- Try it:
Could every line below be written out exactly as it appears?

- Dataset entries:

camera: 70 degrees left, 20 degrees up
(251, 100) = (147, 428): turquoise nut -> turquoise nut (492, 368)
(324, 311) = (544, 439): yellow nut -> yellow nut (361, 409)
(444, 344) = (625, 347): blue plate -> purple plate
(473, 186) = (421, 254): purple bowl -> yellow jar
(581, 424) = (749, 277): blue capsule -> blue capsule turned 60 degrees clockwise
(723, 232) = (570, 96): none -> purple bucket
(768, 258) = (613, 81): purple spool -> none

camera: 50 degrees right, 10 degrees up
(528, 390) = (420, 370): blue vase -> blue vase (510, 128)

- Result below:
camera: 70 degrees left, 20 degrees up
(251, 100) = (147, 428): turquoise nut -> turquoise nut (492, 368)
(324, 311) = (544, 439): yellow nut -> yellow nut (361, 409)
(444, 344) = (625, 347): blue plate -> purple plate
(473, 186) = (421, 254): purple bowl -> yellow jar
(581, 424) = (749, 277): blue capsule -> blue capsule turned 60 degrees clockwise
(723, 232) = (570, 96): none -> purple bucket
(768, 258) = (613, 81): purple spool -> none

camera: 50 degrees right, 10 degrees up
(528, 390) = (420, 370): blue vase -> blue vase (510, 128)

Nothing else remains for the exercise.